**Instructions to follow**. Records follow. Print exactly the lines from the one that has "(625, 150) = (658, 106): green" through the one that has "camera: 50 degrees left, 0 degrees up", inclusive, and omit the pictures.

**Data for the task**.
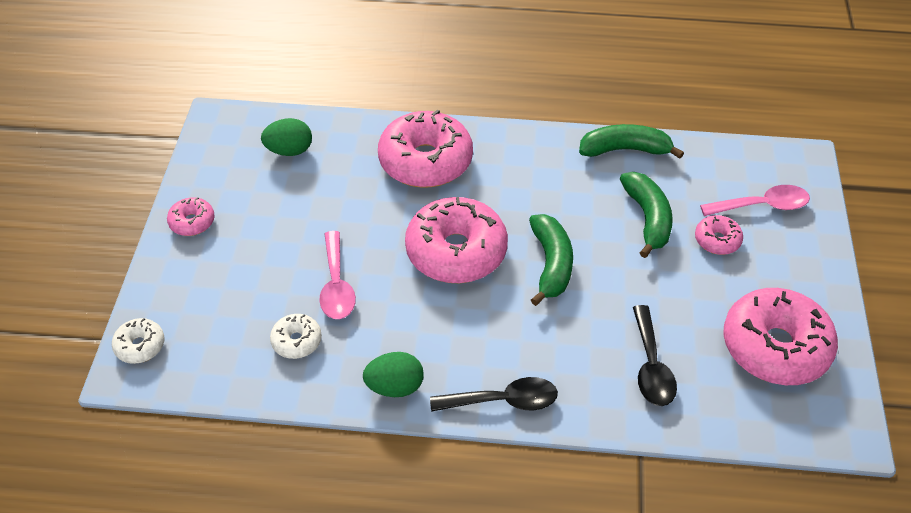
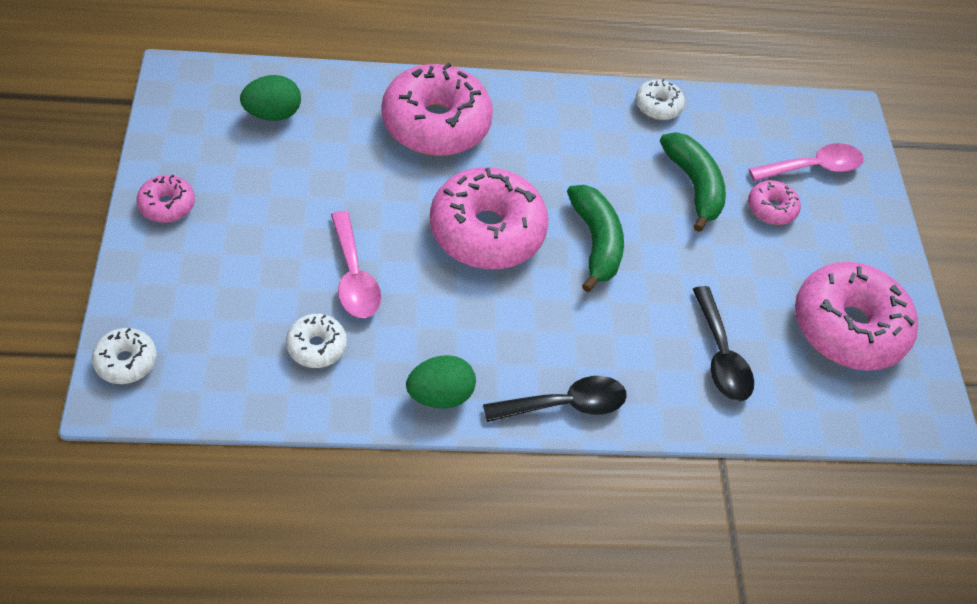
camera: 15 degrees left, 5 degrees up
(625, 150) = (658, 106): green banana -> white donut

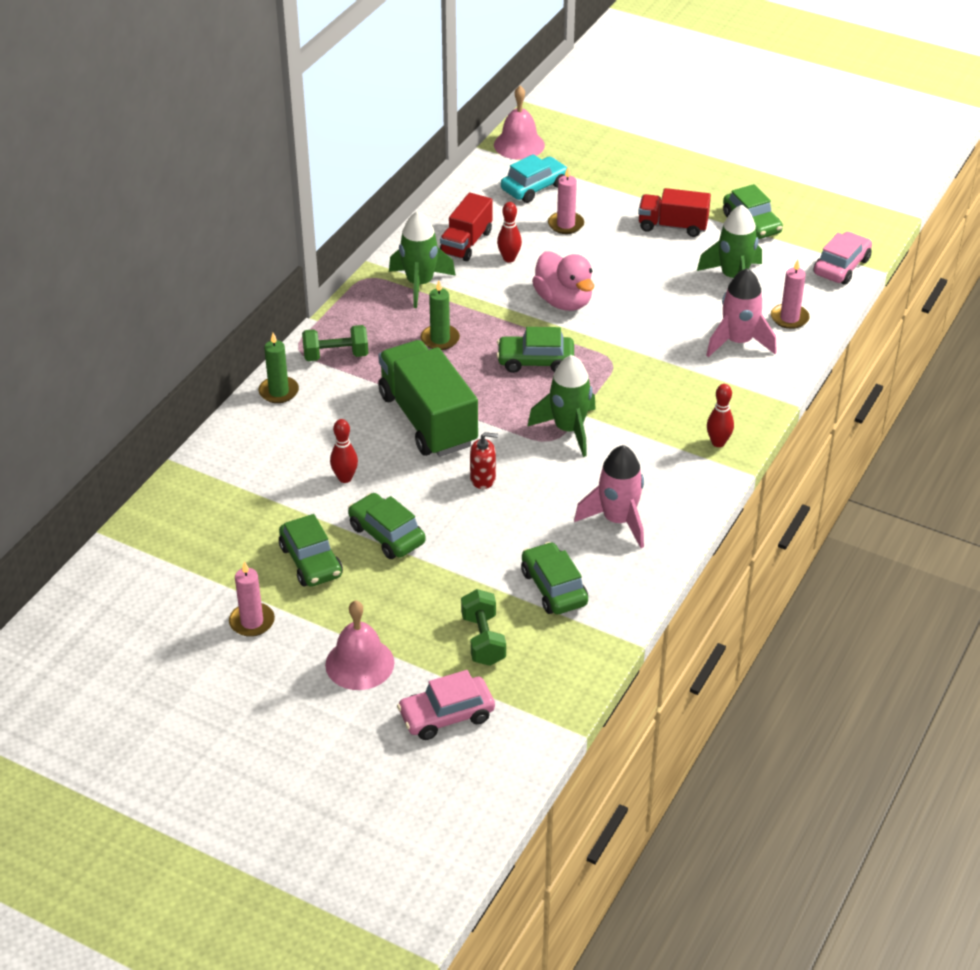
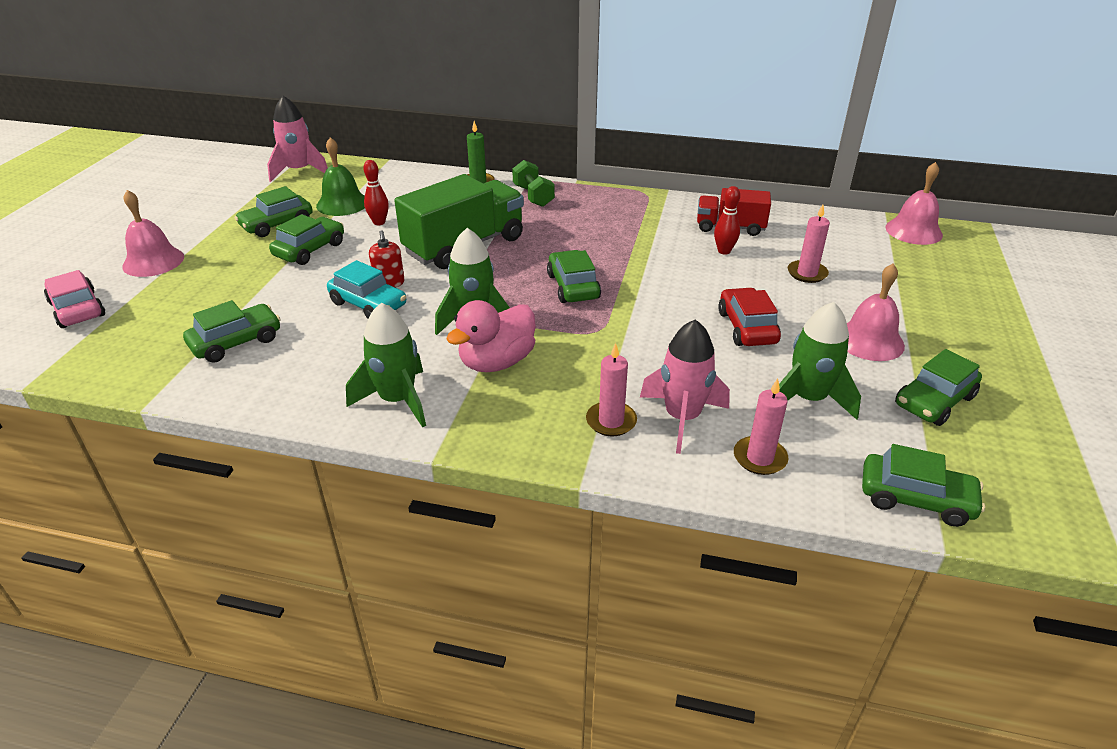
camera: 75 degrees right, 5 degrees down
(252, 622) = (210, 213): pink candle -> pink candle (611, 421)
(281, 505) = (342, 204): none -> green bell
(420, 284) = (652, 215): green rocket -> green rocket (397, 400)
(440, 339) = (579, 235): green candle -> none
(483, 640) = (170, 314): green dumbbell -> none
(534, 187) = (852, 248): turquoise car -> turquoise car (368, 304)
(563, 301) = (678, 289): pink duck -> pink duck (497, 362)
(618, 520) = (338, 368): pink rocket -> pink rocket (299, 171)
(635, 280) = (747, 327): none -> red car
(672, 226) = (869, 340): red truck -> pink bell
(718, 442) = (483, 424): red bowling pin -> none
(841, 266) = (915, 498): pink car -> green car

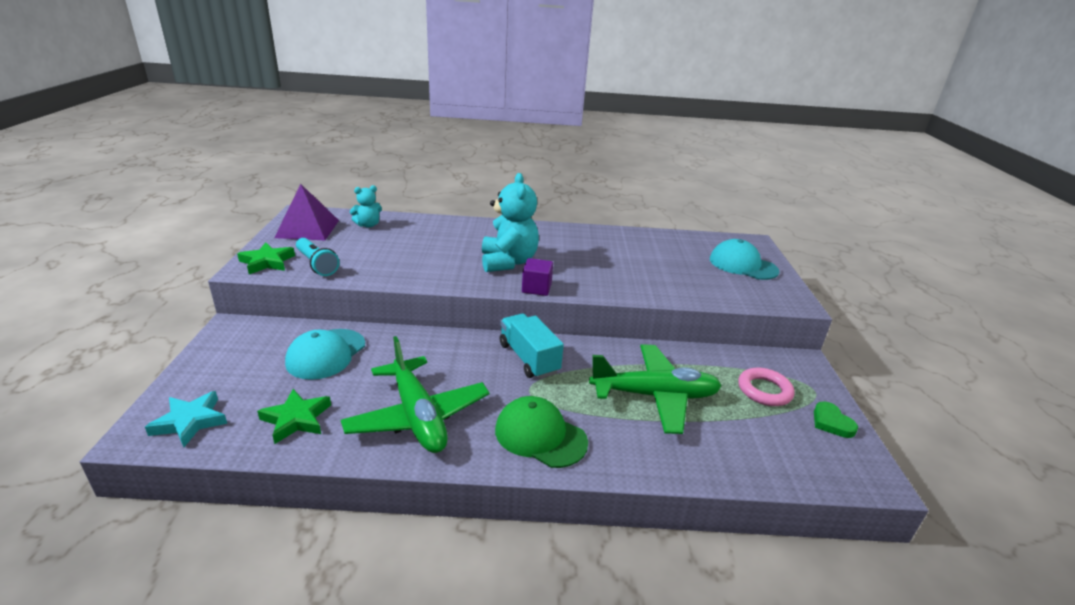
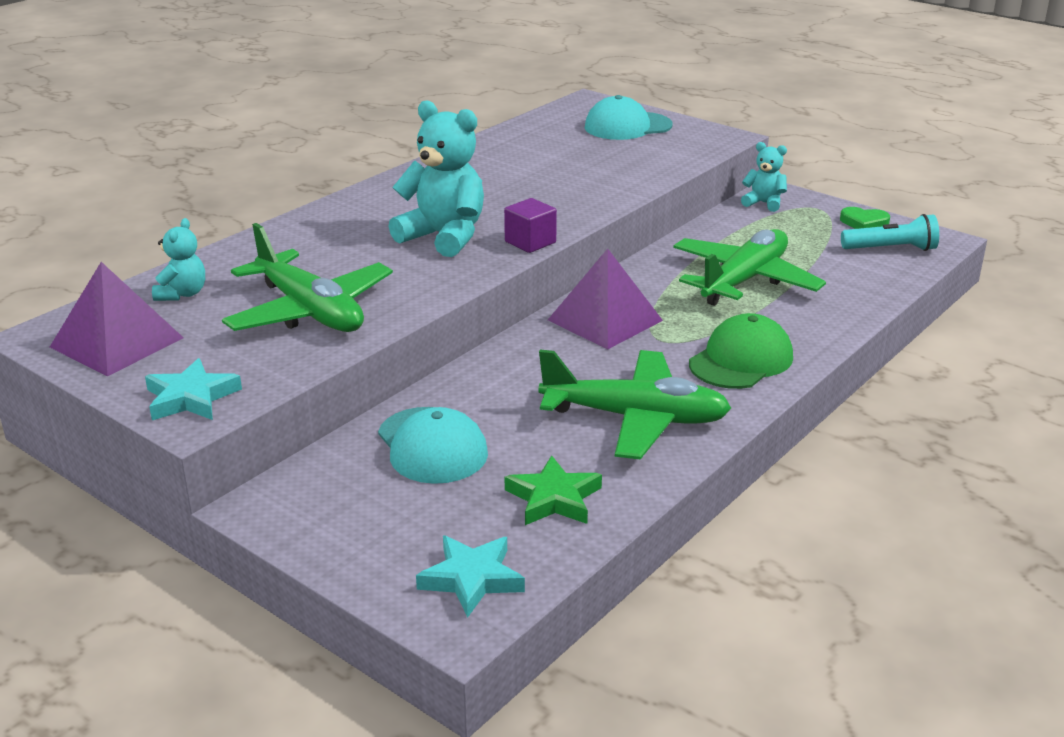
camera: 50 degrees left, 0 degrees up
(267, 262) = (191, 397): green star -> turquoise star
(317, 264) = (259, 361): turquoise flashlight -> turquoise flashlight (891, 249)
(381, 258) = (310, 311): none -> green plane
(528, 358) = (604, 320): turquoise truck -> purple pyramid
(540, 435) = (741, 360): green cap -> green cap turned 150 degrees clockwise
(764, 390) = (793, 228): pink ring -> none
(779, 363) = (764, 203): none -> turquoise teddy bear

**Response for this exercise**.
(625, 150) = (658, 106): green banana -> white donut

camera: 75 degrees right, 5 degrees down
(252, 622) = (210, 213): pink candle -> pink candle (611, 421)
(281, 505) = (342, 204): none -> green bell
(420, 284) = (652, 215): green rocket -> green rocket (397, 400)
(440, 339) = (579, 235): green candle -> none
(483, 640) = (170, 314): green dumbbell -> none
(534, 187) = (852, 248): turquoise car -> turquoise car (368, 304)
(563, 301) = (678, 289): pink duck -> pink duck (497, 362)
(618, 520) = (338, 368): pink rocket -> pink rocket (299, 171)
(635, 280) = (747, 327): none -> red car
(672, 226) = (869, 340): red truck -> pink bell
(718, 442) = (483, 424): red bowling pin -> none
(841, 266) = (915, 498): pink car -> green car

camera: 50 degrees left, 0 degrees up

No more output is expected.